WHAT THE EXERCISE ASKS: The answer must consist solely of the lines from the start of the records through the line containing "none -> brown brick A2 level 1", restated word for word, with no pictures.

+++

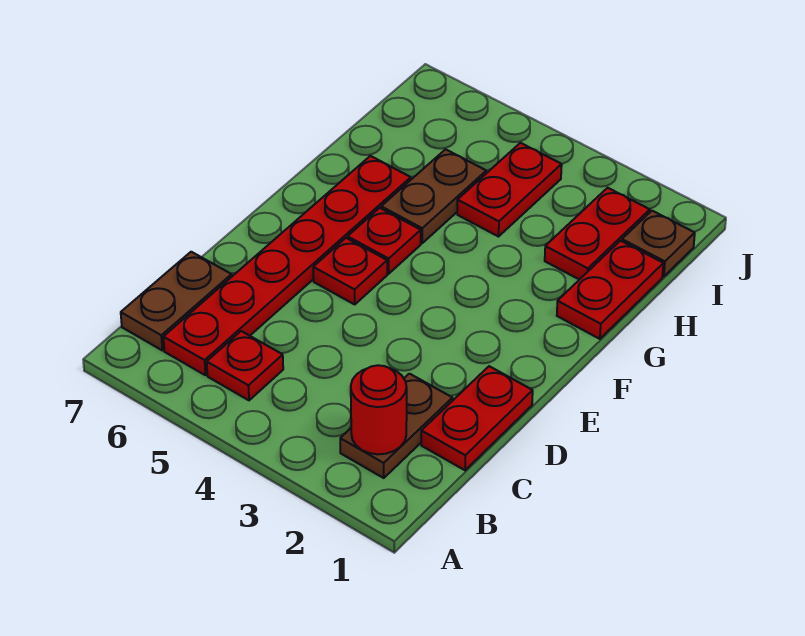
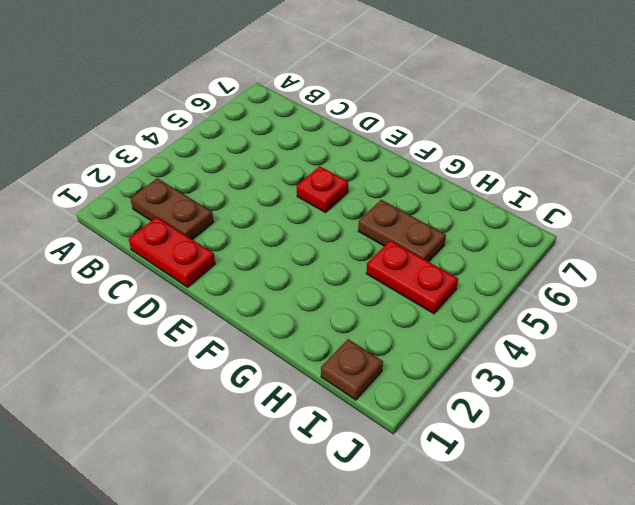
none -> red plate B5 level 1
none -> red plate B6:G6 level 1
none -> brown plate B7:C7 level 1

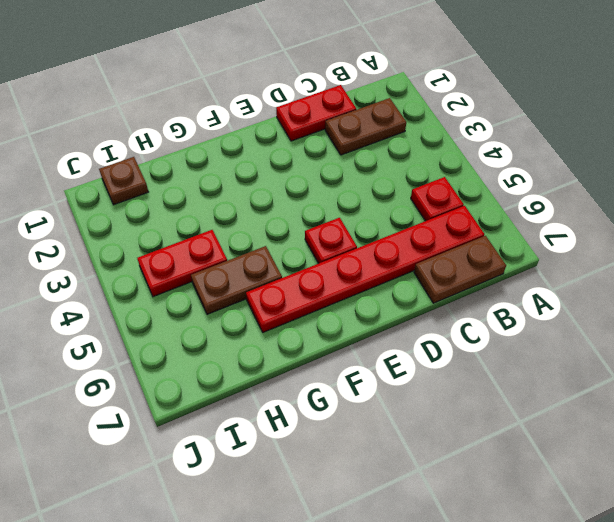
none -> red plate F5 level 1
none -> red plate G1:H1 level 1
none -> red plate H2:I2 level 1

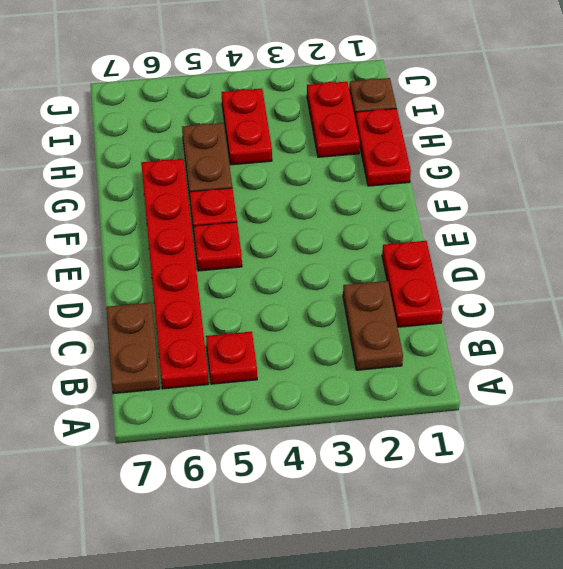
none -> red round brick B2 level 2

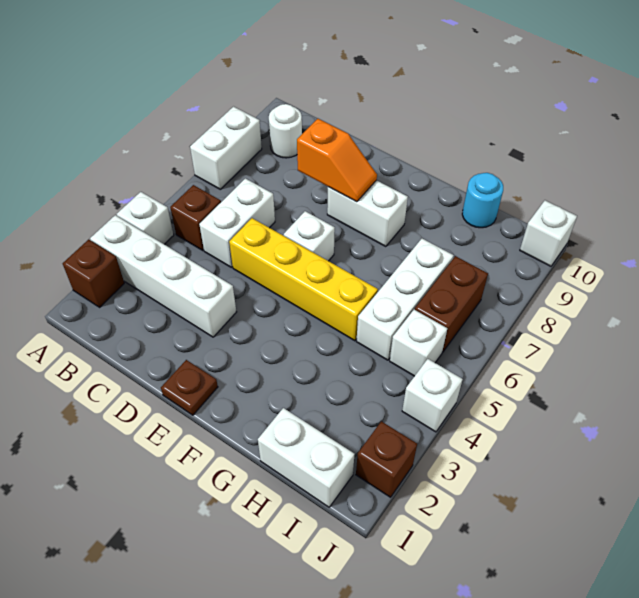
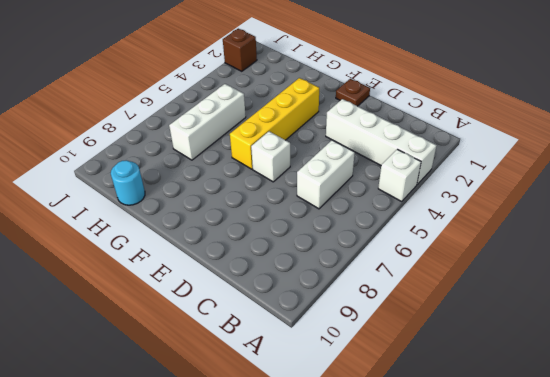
yellow brick F3:F6 level 1 -> yellow brick D5:G5 level 1
none -> brown brick A2 level 1
none -> white brick A7:A8 level 1
none -> brown brick B5 level 1

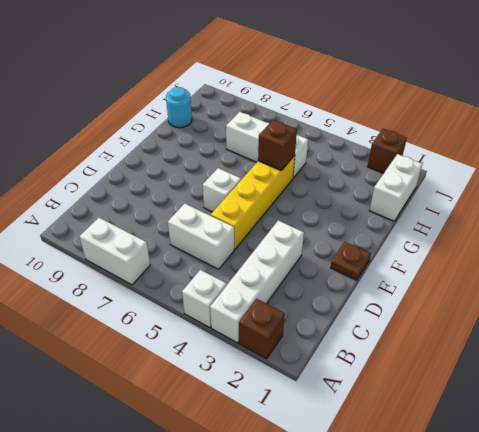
brown brick G5 level 2 -> brown brick B5 level 1
none -> white round brick B9 level 1
none -> white brick E8:F8 level 1
none -> white brick I5 level 1

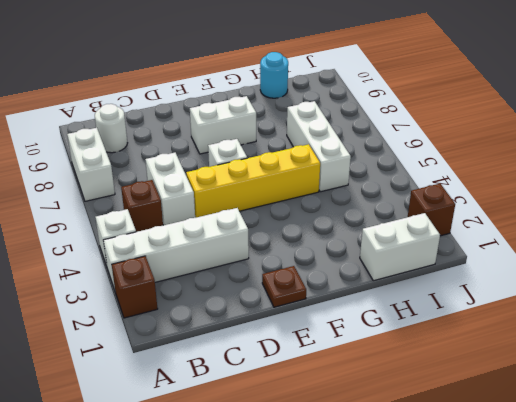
none -> white brick I5 level 1
none -> brown brick I6:I7 level 1
none -> white brick J4 level 1

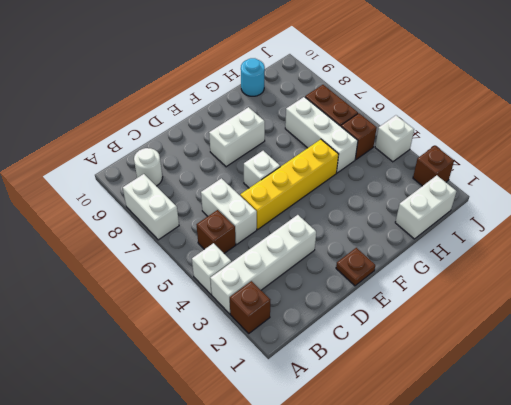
brown brick I5 level 1 -> white brick I5 level 1
none -> white brick J10 level 1
none -> orange slope D8:E8 level 2 top D

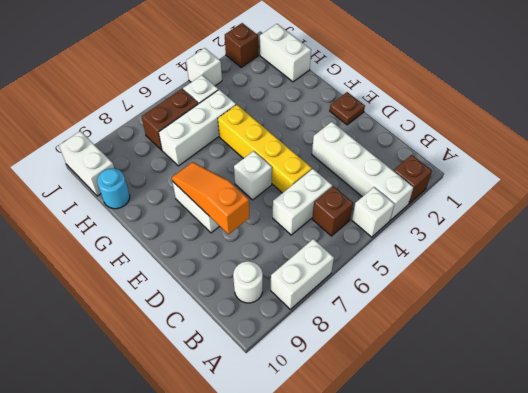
orange slope D8:F8 level 2 top D -> orange slope D8:E8 level 2 top D
white brick I10:J10 level 1 -> white brick J10 level 1

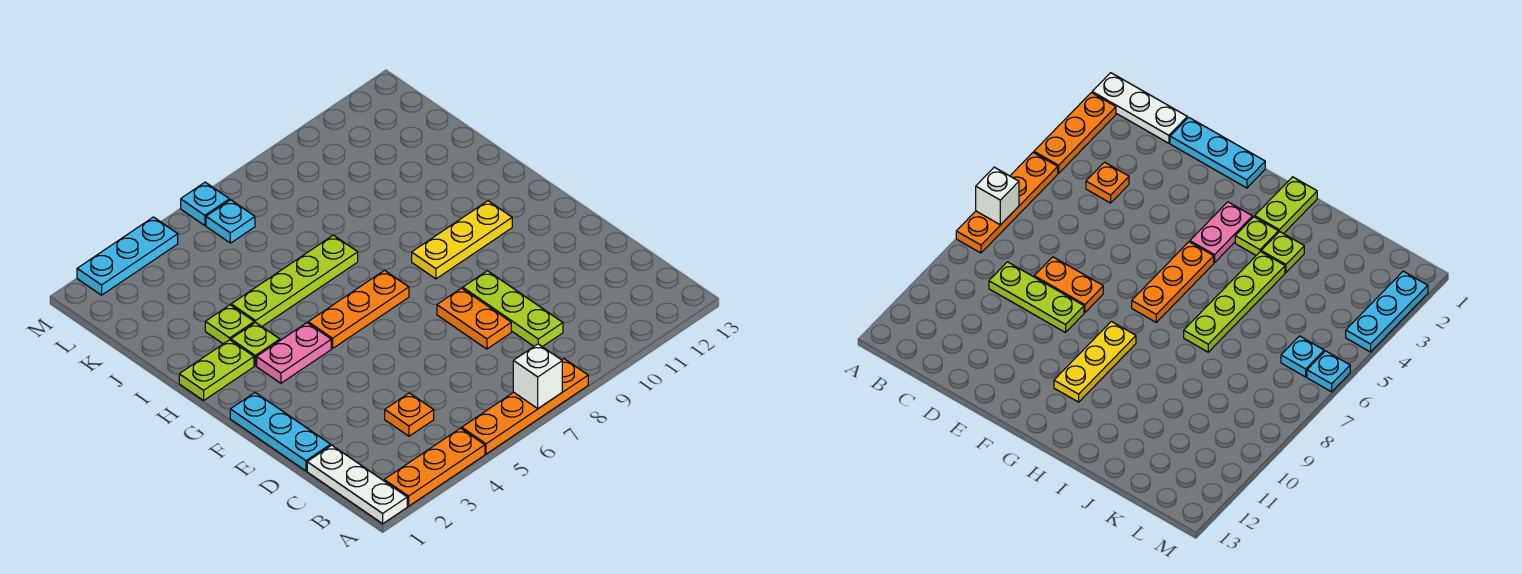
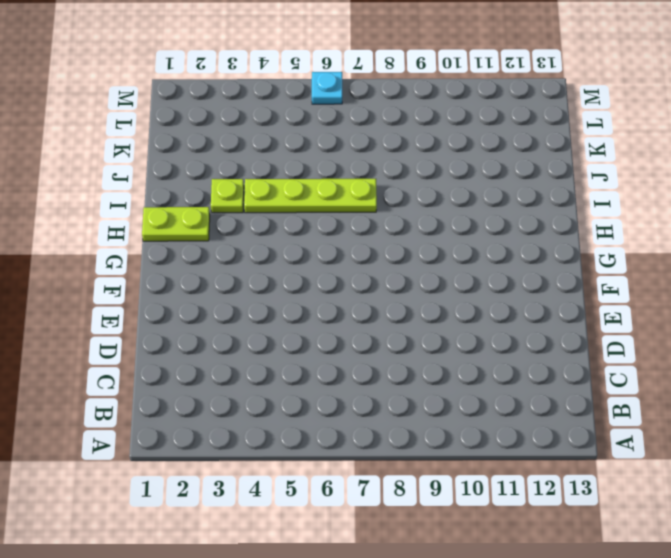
none -> white plate A1:C1 level 1
none -> orange plate A2:A4 level 1
none -> orange plate A5:A8 level 1

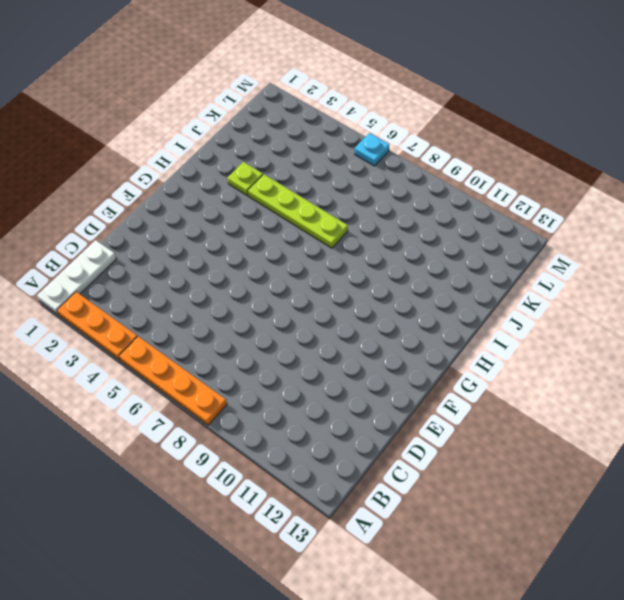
none -> orange plate C4 level 1
none -> lime plate C9:E9 level 1
none -> cyan plate D1:F1 level 1

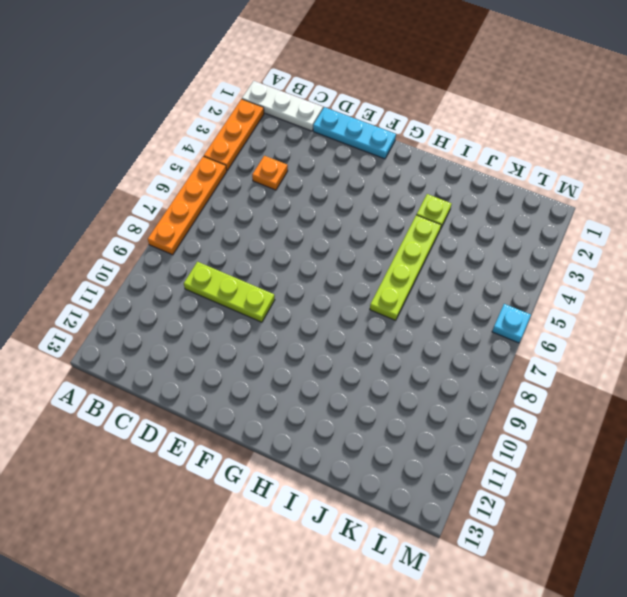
none -> orange plate D8:E8 level 1
none -> pink plate G3:G4 level 1
none -> orange plate G5:G7 level 1

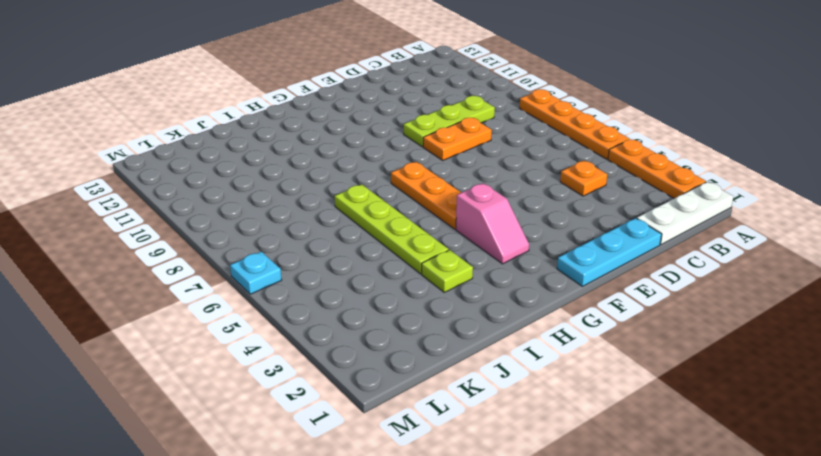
pink slope G3:G4 level 1 top 4 -> pink plate G3:G4 level 1
none -> yellow plate G9:G11 level 1
none -> lime plate H1:H2 level 1
none -> lime plate H3 level 1

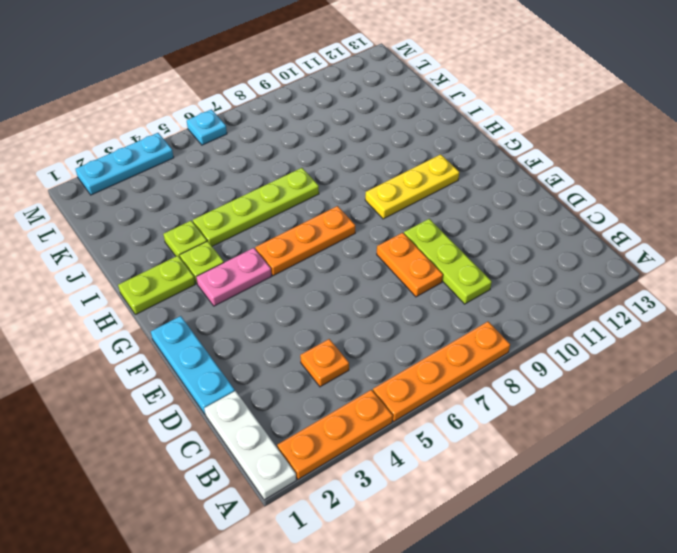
none -> cyan plate L6 level 1
none -> white brick A7 level 2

+++

EXERCISE OUTPUT:
none -> red plate B5 level 1
none -> red plate B6:G6 level 1
none -> brown plate B7:C7 level 1

none -> red plate F5 level 1
none -> red plate G1:H1 level 1
none -> red plate H2:I2 level 1

none -> red round brick B2 level 2

yellow brick F3:F6 level 1 -> yellow brick D5:G5 level 1
none -> brown brick A2 level 1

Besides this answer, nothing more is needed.